Only one stretch of the data below is wanted: the lines starting at the one with "now: Filzstift/schwarz" and ending at the one with "now: Kuchen/braun", both included, given again exactly.

Object change listings
▶

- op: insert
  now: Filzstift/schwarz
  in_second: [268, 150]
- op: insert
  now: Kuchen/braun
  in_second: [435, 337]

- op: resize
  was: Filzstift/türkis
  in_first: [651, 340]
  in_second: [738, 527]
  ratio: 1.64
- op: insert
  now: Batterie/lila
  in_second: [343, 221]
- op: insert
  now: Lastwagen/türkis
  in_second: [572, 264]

◀
▶

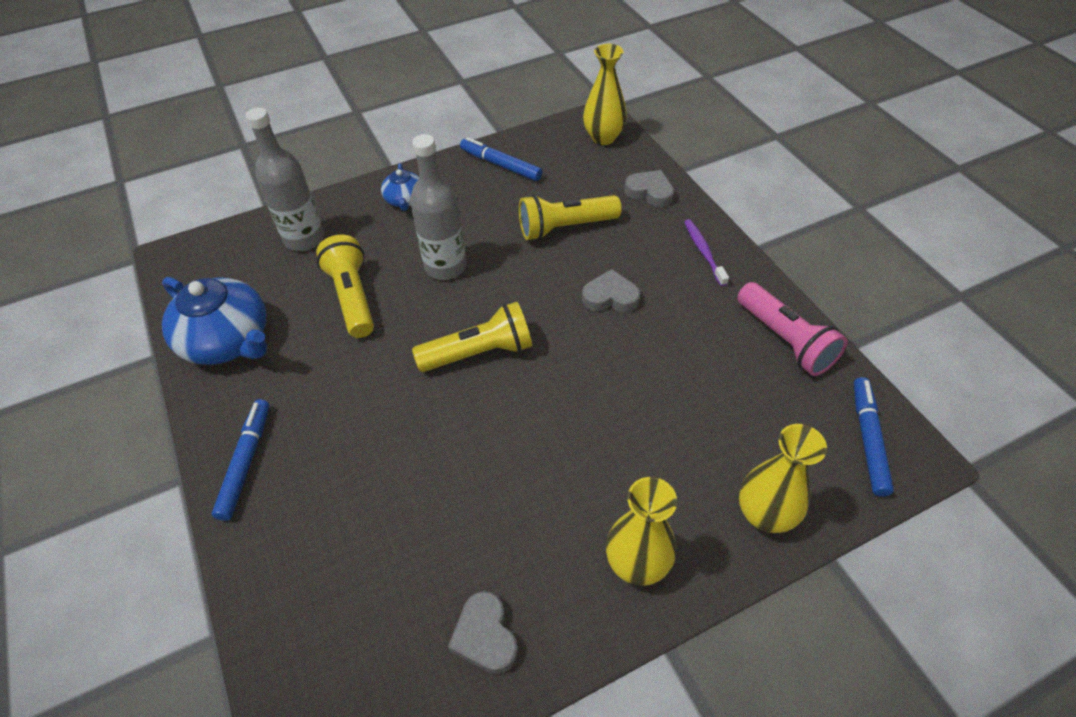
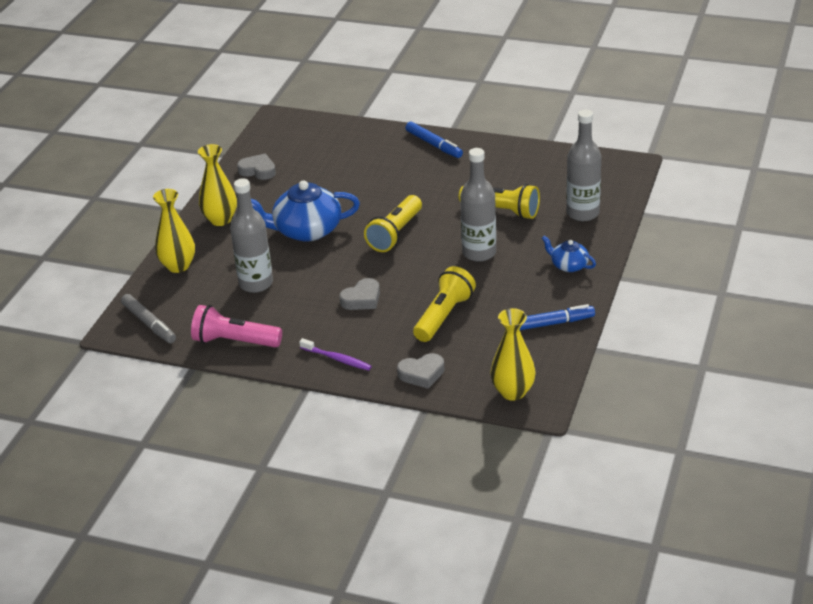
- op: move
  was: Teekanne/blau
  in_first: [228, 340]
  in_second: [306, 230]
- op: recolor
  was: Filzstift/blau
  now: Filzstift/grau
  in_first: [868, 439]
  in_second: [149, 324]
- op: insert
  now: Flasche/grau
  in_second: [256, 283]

◀

:: The completed task ::
  now: Filzstift/schwarz
  in_second: [268, 150]
- op: insert
  now: Kuchen/braun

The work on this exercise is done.